**GIVEN RECORDS**.
:::::
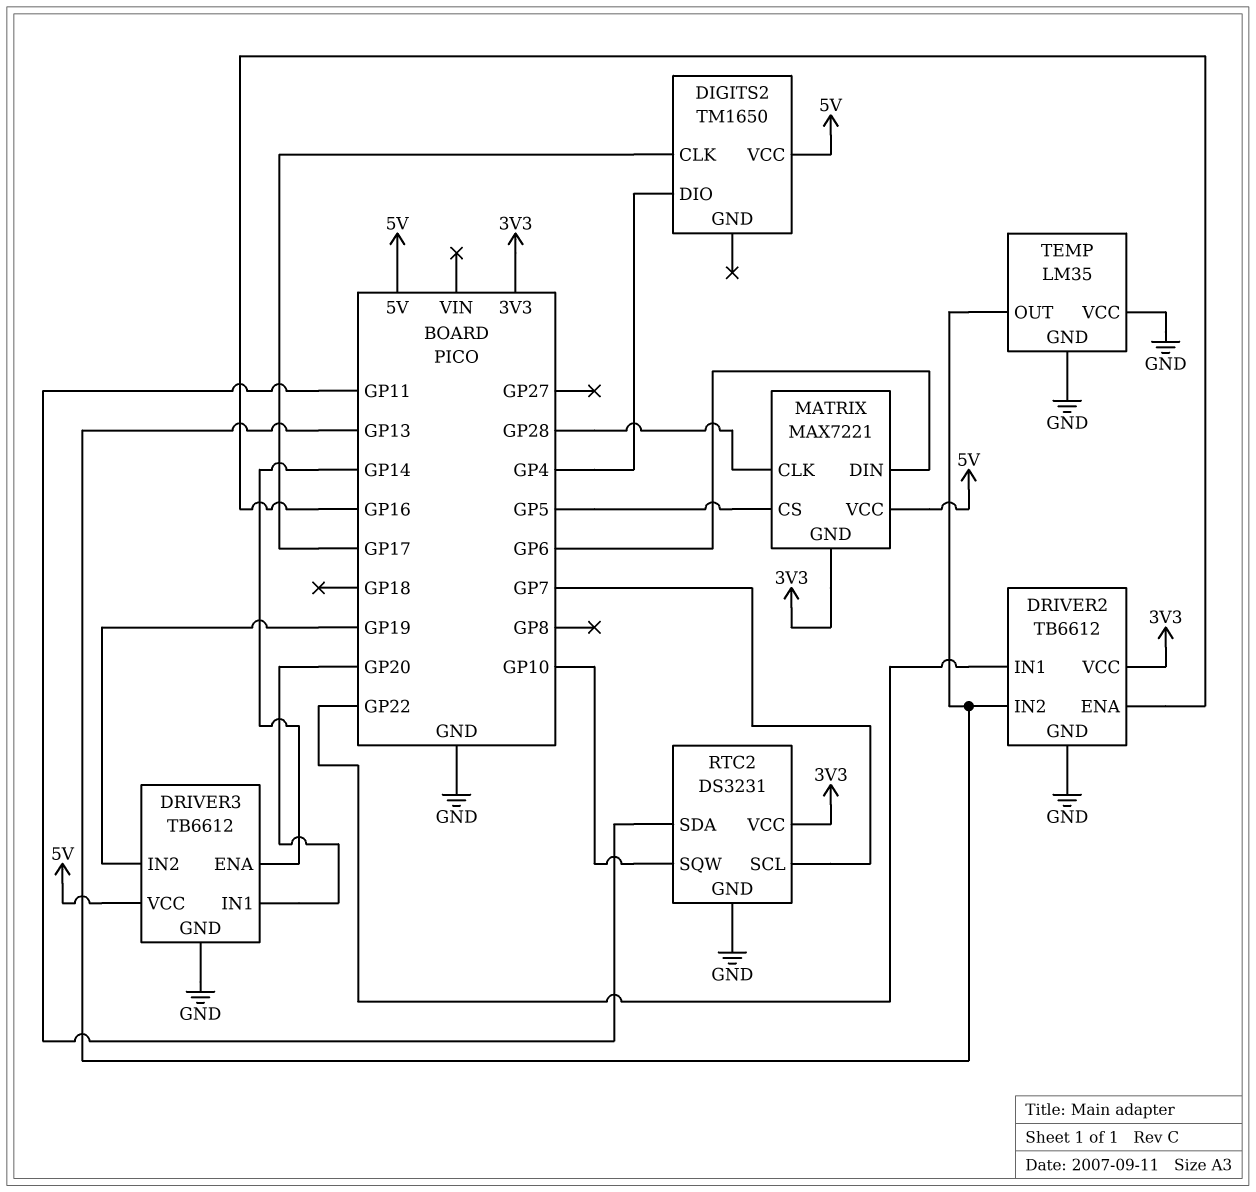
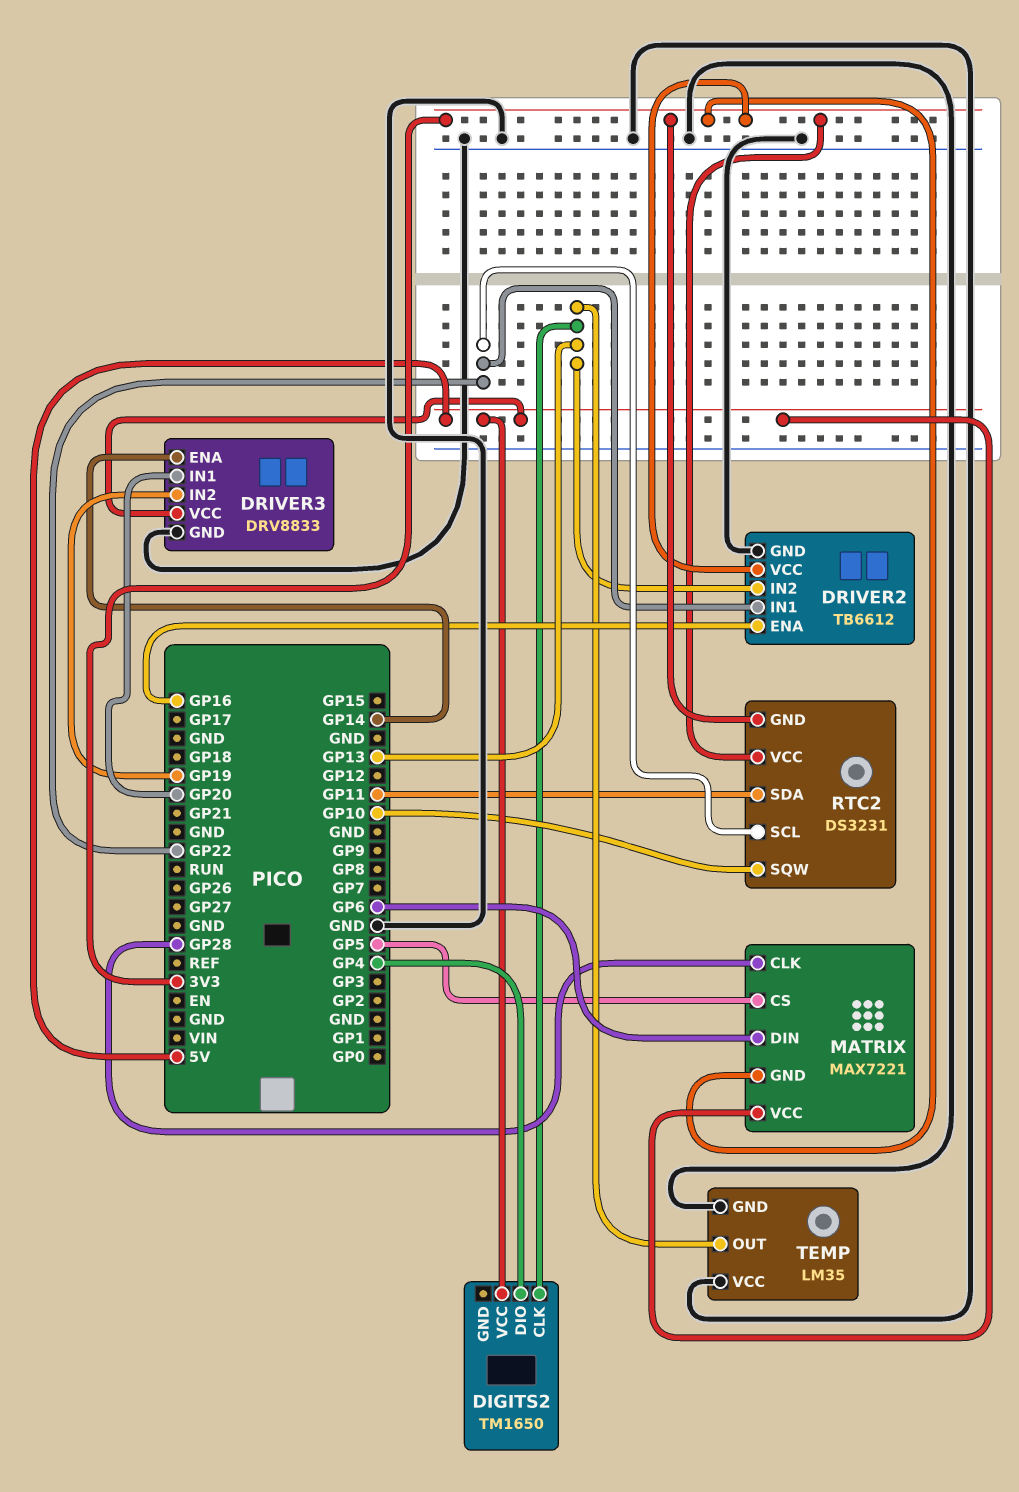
DIGITS2 pin CLK: GP17 -> GP13
DRIVER3: TB6612 -> DRV8833
RTC2 pin GND: GND -> 3V3
RTC2 pin SCL: GP7 -> GP22

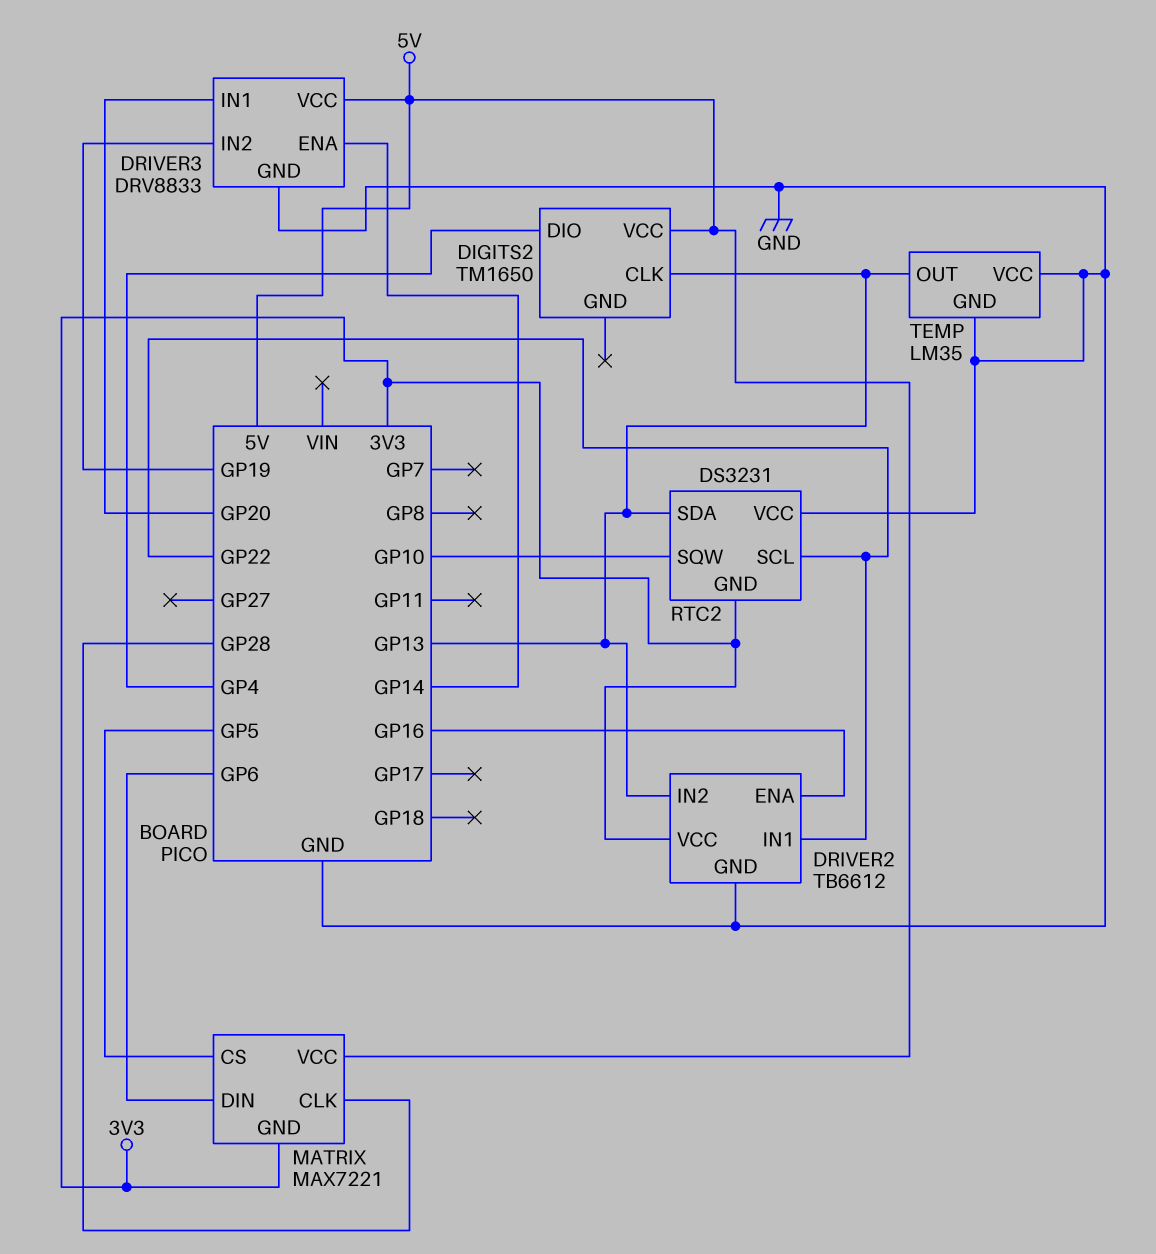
RTC2 pin SDA: GP11 -> GP13
RTC2 pin VCC: 3V3 -> GND

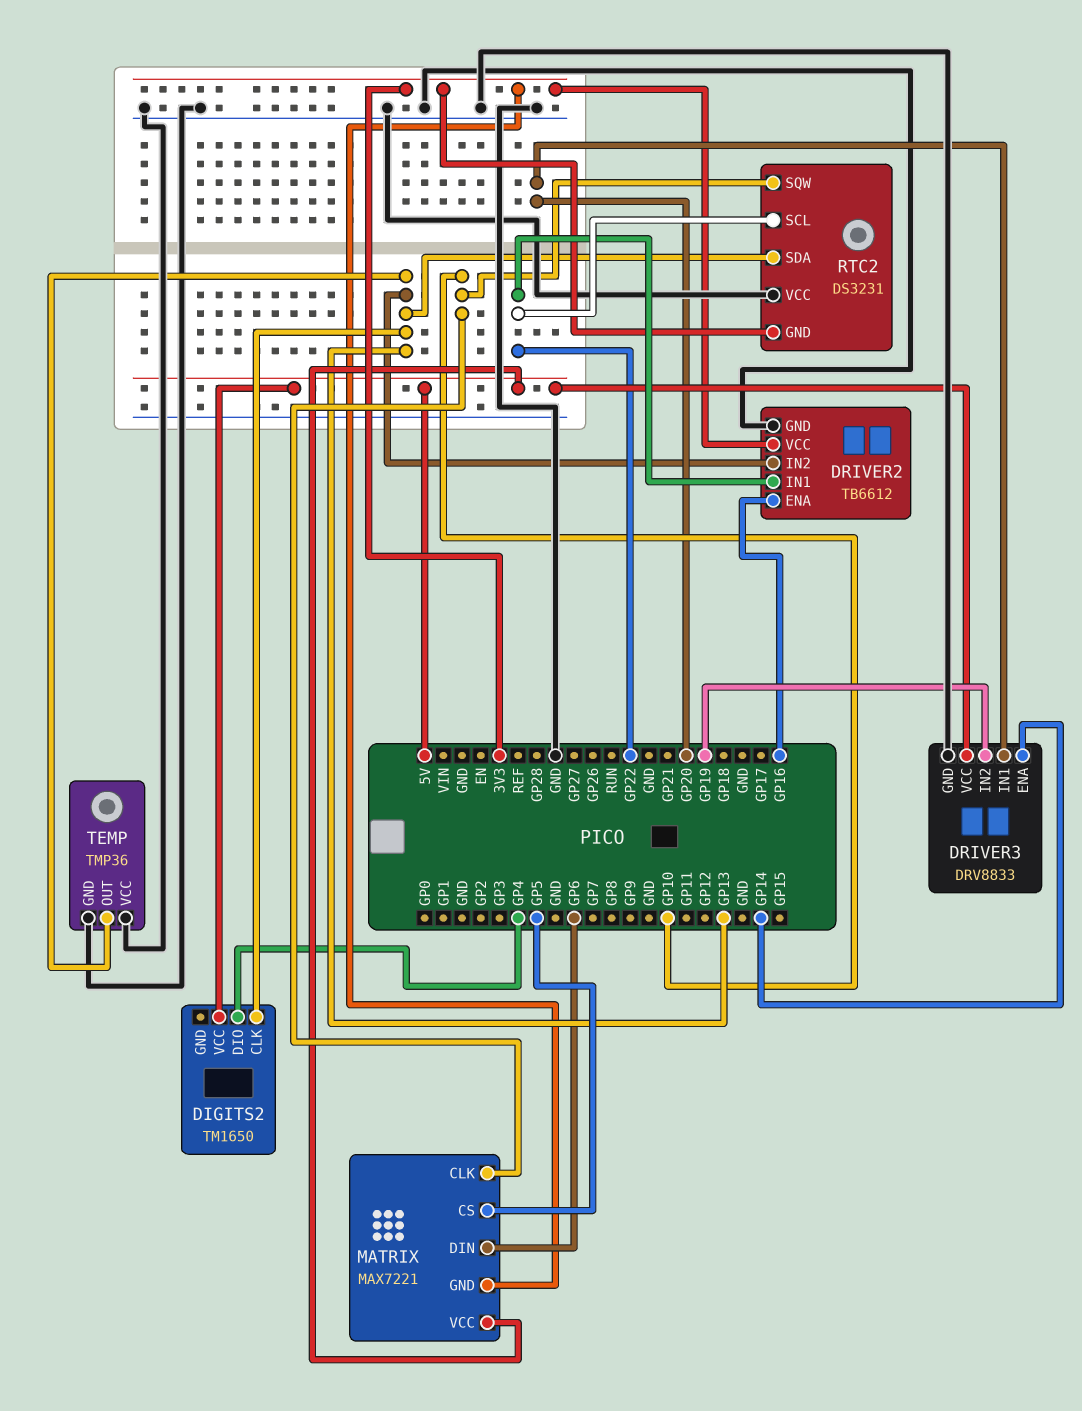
MATRIX pin CLK: GP28 -> GP10
TEMP: LM35 -> TMP36

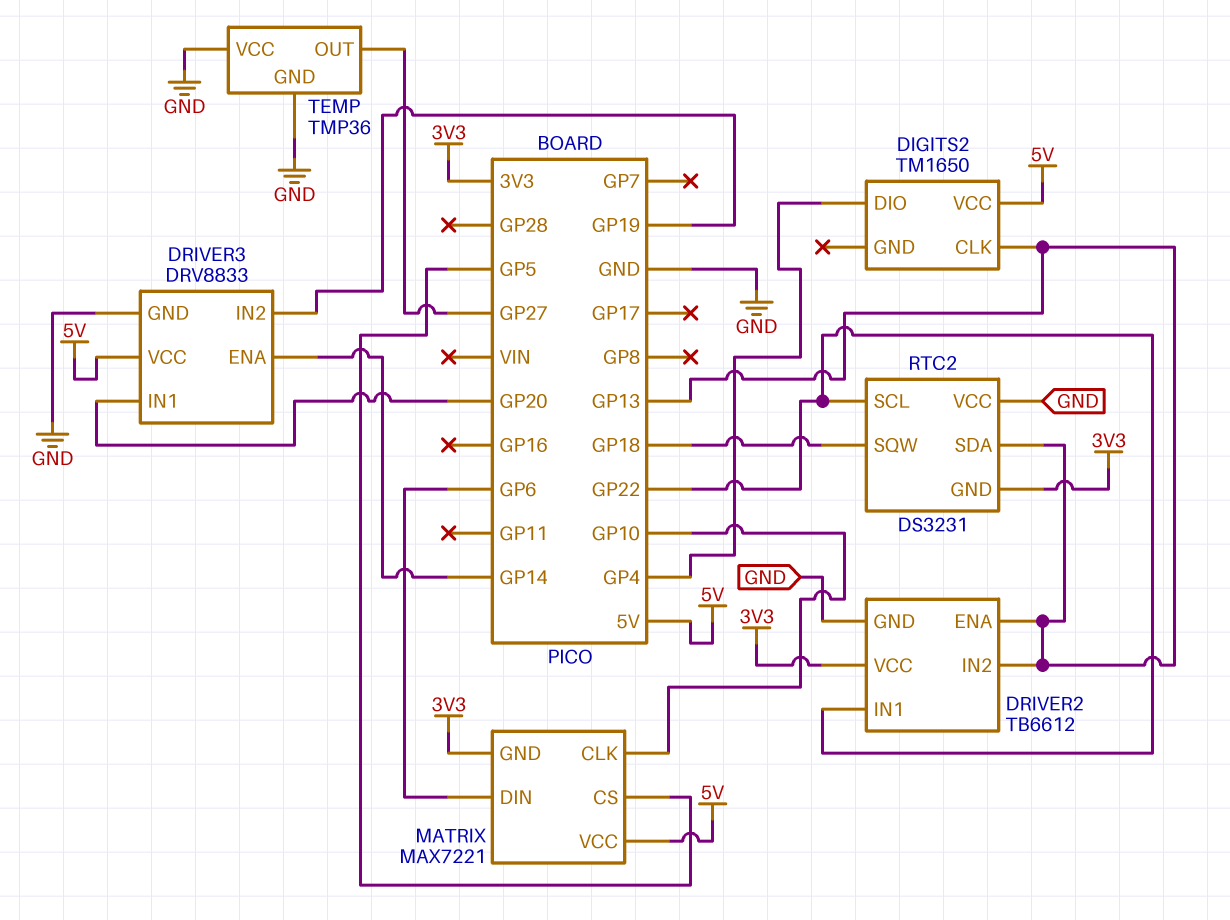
DRIVER2 pin ENA: GP16 -> GP13
RTC2 pin SQW: GP10 -> GP18
TEMP pin OUT: GP13 -> GP27

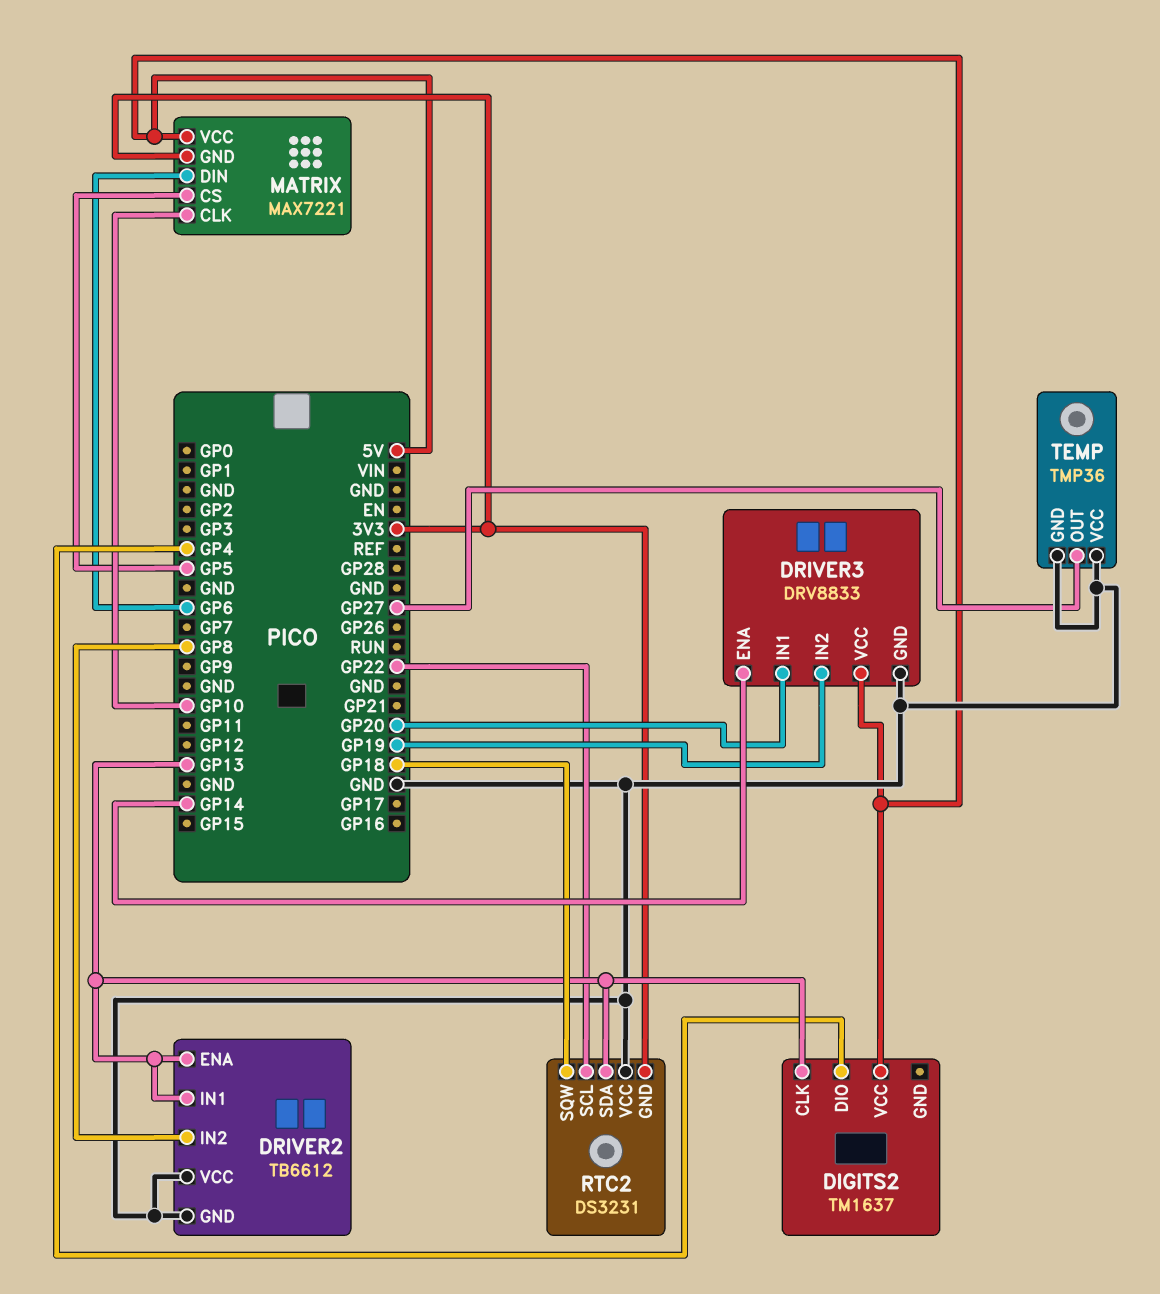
DIGITS2: TM1650 -> TM1637
DRIVER2 pin IN1: GP22 -> GP13
DRIVER2 pin IN2: GP13 -> GP8
DRIVER2 pin VCC: 3V3 -> GND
:::::
Pictures are to be left out; everything else in the entries is reproduced verbatim.

DIGITS2 pin CLK: GP17 -> GP13
DRIVER3: TB6612 -> DRV8833
RTC2 pin GND: GND -> 3V3
RTC2 pin SCL: GP7 -> GP22

RTC2 pin SDA: GP11 -> GP13
RTC2 pin VCC: 3V3 -> GND

MATRIX pin CLK: GP28 -> GP10
TEMP: LM35 -> TMP36

DRIVER2 pin ENA: GP16 -> GP13
RTC2 pin SQW: GP10 -> GP18
TEMP pin OUT: GP13 -> GP27

DIGITS2: TM1650 -> TM1637
DRIVER2 pin IN1: GP22 -> GP13
DRIVER2 pin IN2: GP13 -> GP8
DRIVER2 pin VCC: 3V3 -> GND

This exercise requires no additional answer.